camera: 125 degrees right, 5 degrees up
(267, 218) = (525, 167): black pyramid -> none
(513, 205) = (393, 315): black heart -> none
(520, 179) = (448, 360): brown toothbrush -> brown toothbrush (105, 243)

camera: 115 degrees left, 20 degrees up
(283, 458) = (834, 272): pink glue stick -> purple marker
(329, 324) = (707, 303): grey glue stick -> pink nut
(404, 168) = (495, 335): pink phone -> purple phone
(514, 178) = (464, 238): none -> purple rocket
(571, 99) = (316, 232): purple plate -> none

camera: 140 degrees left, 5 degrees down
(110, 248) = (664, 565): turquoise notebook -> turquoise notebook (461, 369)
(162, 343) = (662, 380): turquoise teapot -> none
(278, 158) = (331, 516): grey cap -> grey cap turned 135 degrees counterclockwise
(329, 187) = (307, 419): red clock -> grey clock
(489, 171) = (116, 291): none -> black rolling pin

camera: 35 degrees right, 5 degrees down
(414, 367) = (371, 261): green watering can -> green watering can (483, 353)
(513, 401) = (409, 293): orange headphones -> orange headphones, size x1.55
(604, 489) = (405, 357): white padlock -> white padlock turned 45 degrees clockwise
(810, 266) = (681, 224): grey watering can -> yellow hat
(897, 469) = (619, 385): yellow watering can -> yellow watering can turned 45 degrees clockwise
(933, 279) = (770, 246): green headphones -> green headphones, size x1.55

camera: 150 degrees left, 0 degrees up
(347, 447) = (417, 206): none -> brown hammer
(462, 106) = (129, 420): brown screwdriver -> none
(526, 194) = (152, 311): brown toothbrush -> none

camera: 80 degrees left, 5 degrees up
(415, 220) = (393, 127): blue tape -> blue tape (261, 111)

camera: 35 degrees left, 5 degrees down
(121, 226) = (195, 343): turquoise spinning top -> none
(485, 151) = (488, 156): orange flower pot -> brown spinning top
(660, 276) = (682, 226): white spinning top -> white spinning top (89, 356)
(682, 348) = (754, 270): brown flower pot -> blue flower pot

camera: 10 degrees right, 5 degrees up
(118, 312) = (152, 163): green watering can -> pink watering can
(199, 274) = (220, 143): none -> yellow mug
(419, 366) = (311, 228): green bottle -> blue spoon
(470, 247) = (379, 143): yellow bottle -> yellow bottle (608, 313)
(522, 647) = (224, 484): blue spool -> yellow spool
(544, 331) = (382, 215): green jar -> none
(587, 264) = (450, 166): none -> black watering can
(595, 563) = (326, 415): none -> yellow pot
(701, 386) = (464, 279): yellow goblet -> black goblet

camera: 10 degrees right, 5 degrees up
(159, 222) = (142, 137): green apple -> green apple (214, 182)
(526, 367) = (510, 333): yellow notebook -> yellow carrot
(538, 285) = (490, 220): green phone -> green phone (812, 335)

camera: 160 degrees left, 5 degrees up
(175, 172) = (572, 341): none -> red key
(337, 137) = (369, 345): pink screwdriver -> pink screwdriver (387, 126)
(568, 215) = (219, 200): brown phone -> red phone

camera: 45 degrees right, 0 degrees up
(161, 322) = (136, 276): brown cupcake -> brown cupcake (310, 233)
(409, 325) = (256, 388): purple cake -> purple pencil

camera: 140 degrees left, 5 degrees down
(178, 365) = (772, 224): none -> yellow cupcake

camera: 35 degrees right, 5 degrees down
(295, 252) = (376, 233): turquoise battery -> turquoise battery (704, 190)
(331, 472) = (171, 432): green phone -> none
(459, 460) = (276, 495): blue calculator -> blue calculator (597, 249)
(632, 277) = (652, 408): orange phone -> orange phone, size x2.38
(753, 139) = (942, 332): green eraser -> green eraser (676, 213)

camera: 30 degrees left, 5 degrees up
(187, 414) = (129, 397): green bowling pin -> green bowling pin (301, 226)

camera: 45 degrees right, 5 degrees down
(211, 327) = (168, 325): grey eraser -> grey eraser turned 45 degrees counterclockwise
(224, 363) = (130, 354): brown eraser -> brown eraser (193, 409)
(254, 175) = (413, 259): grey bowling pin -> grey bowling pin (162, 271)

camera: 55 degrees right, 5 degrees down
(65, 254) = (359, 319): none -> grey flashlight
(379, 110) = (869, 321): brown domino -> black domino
++++++++++
#### EXERCISE PROMPT:
Nothing in the entries may be left out; each line is to be output exactly.

#### REPLY TO THE TASK:
camera: 125 degrees right, 5 degrees up
(267, 218) = (525, 167): black pyramid -> none
(513, 205) = (393, 315): black heart -> none
(520, 179) = (448, 360): brown toothbrush -> brown toothbrush (105, 243)

camera: 115 degrees left, 20 degrees up
(283, 458) = (834, 272): pink glue stick -> purple marker
(329, 324) = (707, 303): grey glue stick -> pink nut
(404, 168) = (495, 335): pink phone -> purple phone
(514, 178) = (464, 238): none -> purple rocket
(571, 99) = (316, 232): purple plate -> none

camera: 140 degrees left, 5 degrees down
(110, 248) = (664, 565): turquoise notebook -> turquoise notebook (461, 369)
(162, 343) = (662, 380): turquoise teapot -> none
(278, 158) = (331, 516): grey cap -> grey cap turned 135 degrees counterclockwise
(329, 187) = (307, 419): red clock -> grey clock
(489, 171) = (116, 291): none -> black rolling pin

camera: 35 degrees right, 5 degrees down
(414, 367) = (371, 261): green watering can -> green watering can (483, 353)
(513, 401) = (409, 293): orange headphones -> orange headphones, size x1.55
(604, 489) = (405, 357): white padlock -> white padlock turned 45 degrees clockwise
(810, 266) = (681, 224): grey watering can -> yellow hat
(897, 469) = (619, 385): yellow watering can -> yellow watering can turned 45 degrees clockwise
(933, 279) = (770, 246): green headphones -> green headphones, size x1.55

camera: 150 degrees left, 0 degrees up
(347, 447) = (417, 206): none -> brown hammer
(462, 106) = (129, 420): brown screwdriver -> none
(526, 194) = (152, 311): brown toothbrush -> none

camera: 80 degrees left, 5 degrees up
(415, 220) = (393, 127): blue tape -> blue tape (261, 111)

camera: 35 degrees left, 5 degrees down
(121, 226) = (195, 343): turquoise spinning top -> none
(485, 151) = (488, 156): orange flower pot -> brown spinning top
(660, 276) = (682, 226): white spinning top -> white spinning top (89, 356)
(682, 348) = (754, 270): brown flower pot -> blue flower pot

camera: 10 degrees right, 5 degrees up
(118, 312) = (152, 163): green watering can -> pink watering can
(199, 274) = (220, 143): none -> yellow mug
(419, 366) = (311, 228): green bottle -> blue spoon
(470, 247) = (379, 143): yellow bottle -> yellow bottle (608, 313)
(522, 647) = (224, 484): blue spool -> yellow spool
(544, 331) = (382, 215): green jar -> none
(587, 264) = (450, 166): none -> black watering can
(595, 563) = (326, 415): none -> yellow pot
(701, 386) = (464, 279): yellow goblet -> black goblet

camera: 10 degrees right, 5 degrees up
(159, 222) = (142, 137): green apple -> green apple (214, 182)
(526, 367) = (510, 333): yellow notebook -> yellow carrot
(538, 285) = (490, 220): green phone -> green phone (812, 335)

camera: 160 degrees left, 5 degrees up
(175, 172) = (572, 341): none -> red key
(337, 137) = (369, 345): pink screwdriver -> pink screwdriver (387, 126)
(568, 215) = (219, 200): brown phone -> red phone

camera: 45 degrees right, 0 degrees up
(161, 322) = (136, 276): brown cupcake -> brown cupcake (310, 233)
(409, 325) = (256, 388): purple cake -> purple pencil

camera: 140 degrees left, 5 degrees down
(178, 365) = (772, 224): none -> yellow cupcake

camera: 35 degrees right, 5 degrees down
(295, 252) = (376, 233): turquoise battery -> turquoise battery (704, 190)
(331, 472) = (171, 432): green phone -> none
(459, 460) = (276, 495): blue calculator -> blue calculator (597, 249)
(632, 277) = (652, 408): orange phone -> orange phone, size x2.38
(753, 139) = (942, 332): green eraser -> green eraser (676, 213)

camera: 30 degrees left, 5 degrees up
(187, 414) = (129, 397): green bowling pin -> green bowling pin (301, 226)

camera: 45 degrees right, 5 degrees down
(211, 327) = (168, 325): grey eraser -> grey eraser turned 45 degrees counterclockwise
(224, 363) = (130, 354): brown eraser -> brown eraser (193, 409)
(254, 175) = (413, 259): grey bowling pin -> grey bowling pin (162, 271)

camera: 55 degrees right, 5 degrees down
(65, 254) = (359, 319): none -> grey flashlight
(379, 110) = (869, 321): brown domino -> black domino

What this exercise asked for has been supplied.